### [TASK BRIEF]
Pictures are to be left out, and the rest of the records reproduced exactly.

Top of RECORDS PROVIDED

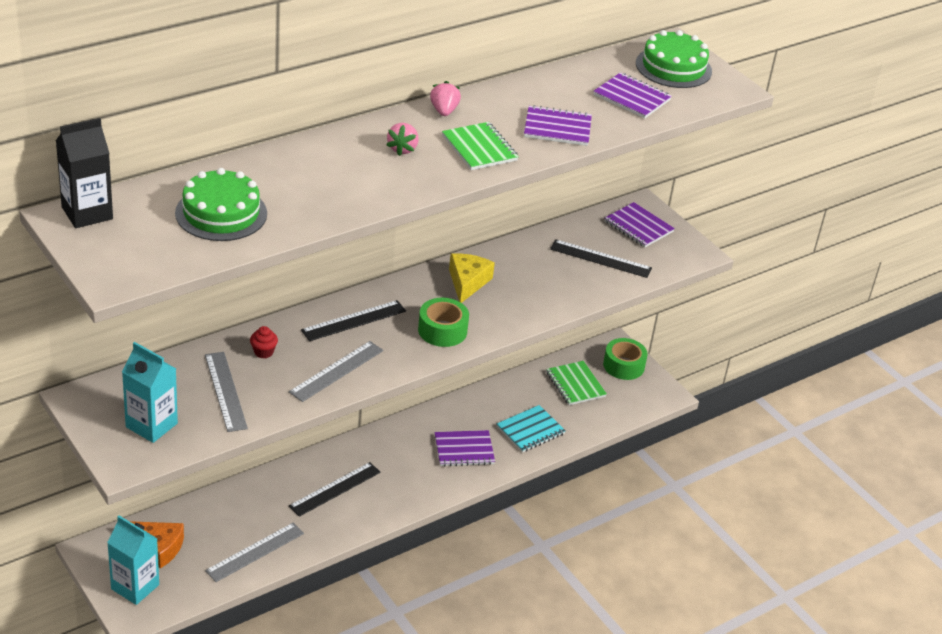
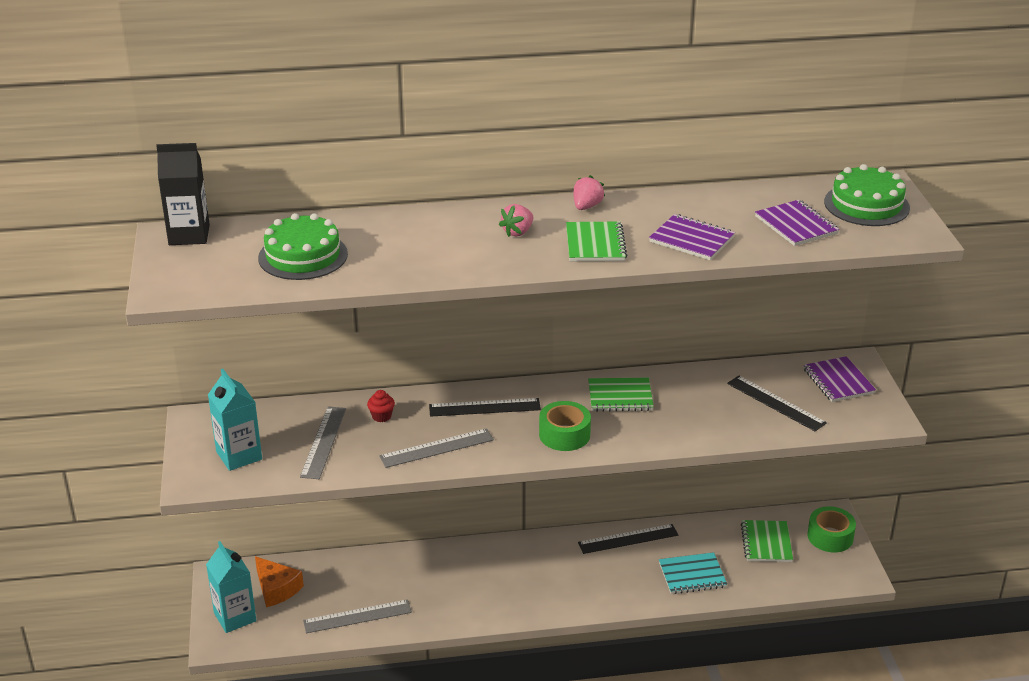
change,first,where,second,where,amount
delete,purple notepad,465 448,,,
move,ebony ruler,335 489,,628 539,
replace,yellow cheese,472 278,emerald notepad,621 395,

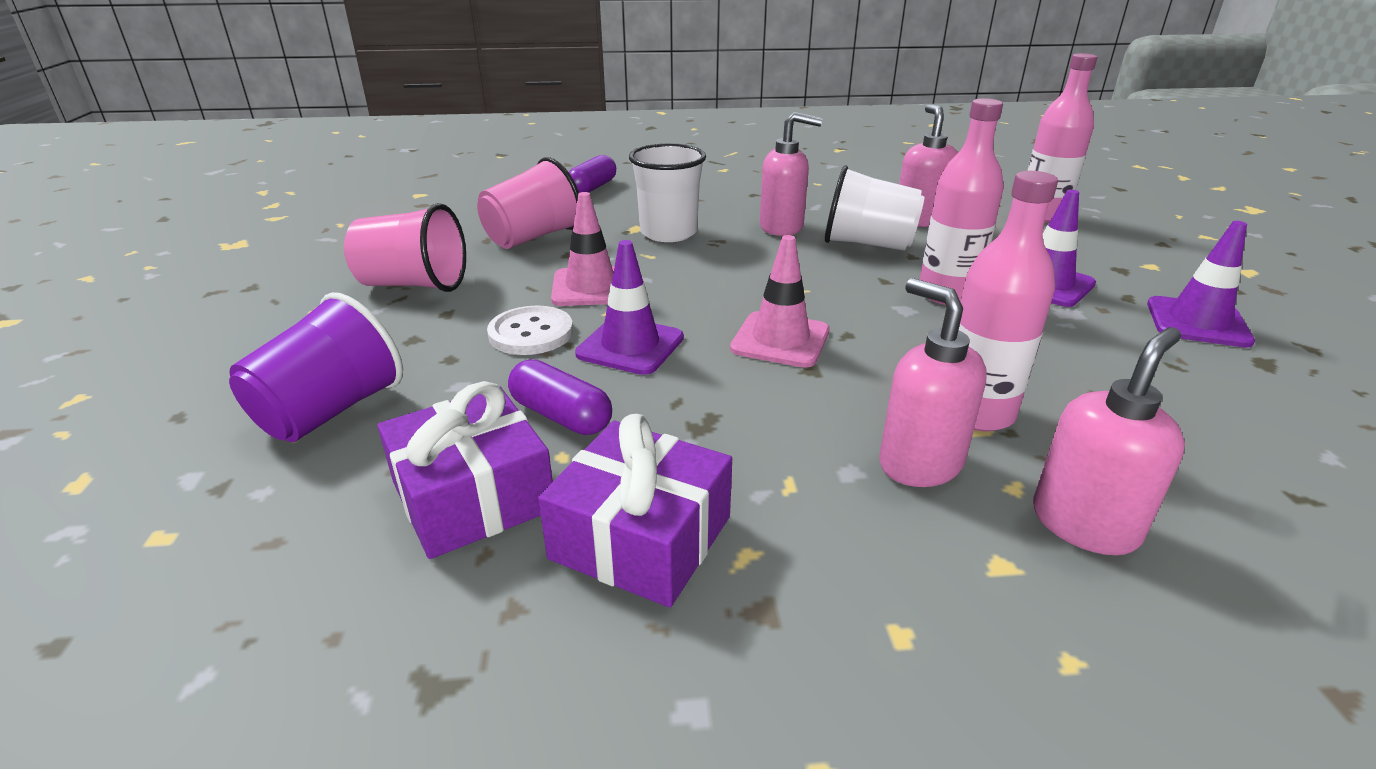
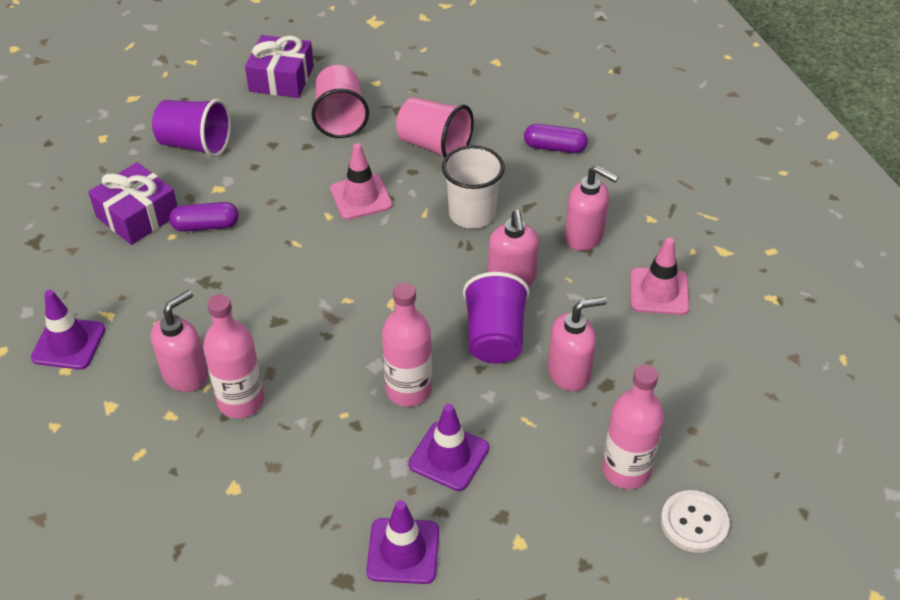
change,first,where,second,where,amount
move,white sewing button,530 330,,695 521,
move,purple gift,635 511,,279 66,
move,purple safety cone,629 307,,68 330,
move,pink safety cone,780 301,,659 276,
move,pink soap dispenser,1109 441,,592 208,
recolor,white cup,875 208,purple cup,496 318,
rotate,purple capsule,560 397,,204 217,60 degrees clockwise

Bottom of RECORDS PROVIDED

### [TASK OUTPUT]
change,first,where,second,where,amount
delete,purple notepad,465 448,,,
move,ebony ruler,335 489,,628 539,
replace,yellow cheese,472 278,emerald notepad,621 395,

change,first,where,second,where,amount
move,white sewing button,530 330,,695 521,
move,purple gift,635 511,,279 66,
move,purple safety cone,629 307,,68 330,
move,pink safety cone,780 301,,659 276,
move,pink soap dispenser,1109 441,,592 208,
recolor,white cup,875 208,purple cup,496 318,
rotate,purple capsule,560 397,,204 217,60 degrees clockwise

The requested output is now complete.